Problem requirements | Your answer must be an exact copy of the lines from the one holding "purple scissors: 4 -> 2" through the last line of the entries below, with nothing added.

Spatial object tracking data |
════
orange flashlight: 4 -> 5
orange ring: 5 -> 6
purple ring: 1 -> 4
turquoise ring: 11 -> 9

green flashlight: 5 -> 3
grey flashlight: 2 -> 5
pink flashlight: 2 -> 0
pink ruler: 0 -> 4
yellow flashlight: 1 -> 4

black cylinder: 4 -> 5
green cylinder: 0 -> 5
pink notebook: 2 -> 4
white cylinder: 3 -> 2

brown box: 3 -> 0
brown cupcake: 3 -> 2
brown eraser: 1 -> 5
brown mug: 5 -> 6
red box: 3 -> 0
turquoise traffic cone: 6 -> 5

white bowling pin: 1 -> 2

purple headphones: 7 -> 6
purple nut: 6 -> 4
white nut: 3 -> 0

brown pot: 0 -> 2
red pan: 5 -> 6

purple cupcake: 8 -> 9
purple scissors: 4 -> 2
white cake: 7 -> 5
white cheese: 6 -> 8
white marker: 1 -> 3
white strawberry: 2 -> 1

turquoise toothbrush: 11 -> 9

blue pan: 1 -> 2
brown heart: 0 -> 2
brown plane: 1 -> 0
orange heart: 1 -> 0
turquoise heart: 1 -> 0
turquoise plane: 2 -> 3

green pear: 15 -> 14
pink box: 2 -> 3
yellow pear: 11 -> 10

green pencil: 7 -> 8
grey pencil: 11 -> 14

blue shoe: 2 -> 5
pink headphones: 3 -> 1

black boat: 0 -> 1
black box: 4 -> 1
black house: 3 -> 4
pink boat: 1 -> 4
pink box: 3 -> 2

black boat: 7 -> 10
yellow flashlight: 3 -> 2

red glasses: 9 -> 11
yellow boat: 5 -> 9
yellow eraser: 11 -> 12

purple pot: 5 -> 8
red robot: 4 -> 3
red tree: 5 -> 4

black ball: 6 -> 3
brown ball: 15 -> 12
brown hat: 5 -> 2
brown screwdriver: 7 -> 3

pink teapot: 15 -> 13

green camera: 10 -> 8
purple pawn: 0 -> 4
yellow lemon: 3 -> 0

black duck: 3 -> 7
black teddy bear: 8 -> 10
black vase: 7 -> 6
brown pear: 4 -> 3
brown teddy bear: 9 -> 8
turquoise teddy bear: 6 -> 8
════
Result |
purple scissors: 4 -> 2
white cake: 7 -> 5
white cheese: 6 -> 8
white marker: 1 -> 3
white strawberry: 2 -> 1

turquoise toothbrush: 11 -> 9

blue pan: 1 -> 2
brown heart: 0 -> 2
brown plane: 1 -> 0
orange heart: 1 -> 0
turquoise heart: 1 -> 0
turquoise plane: 2 -> 3

green pear: 15 -> 14
pink box: 2 -> 3
yellow pear: 11 -> 10

green pencil: 7 -> 8
grey pencil: 11 -> 14

blue shoe: 2 -> 5
pink headphones: 3 -> 1

black boat: 0 -> 1
black box: 4 -> 1
black house: 3 -> 4
pink boat: 1 -> 4
pink box: 3 -> 2

black boat: 7 -> 10
yellow flashlight: 3 -> 2

red glasses: 9 -> 11
yellow boat: 5 -> 9
yellow eraser: 11 -> 12

purple pot: 5 -> 8
red robot: 4 -> 3
red tree: 5 -> 4

black ball: 6 -> 3
brown ball: 15 -> 12
brown hat: 5 -> 2
brown screwdriver: 7 -> 3

pink teapot: 15 -> 13

green camera: 10 -> 8
purple pawn: 0 -> 4
yellow lemon: 3 -> 0

black duck: 3 -> 7
black teddy bear: 8 -> 10
black vase: 7 -> 6
brown pear: 4 -> 3
brown teddy bear: 9 -> 8
turquoise teddy bear: 6 -> 8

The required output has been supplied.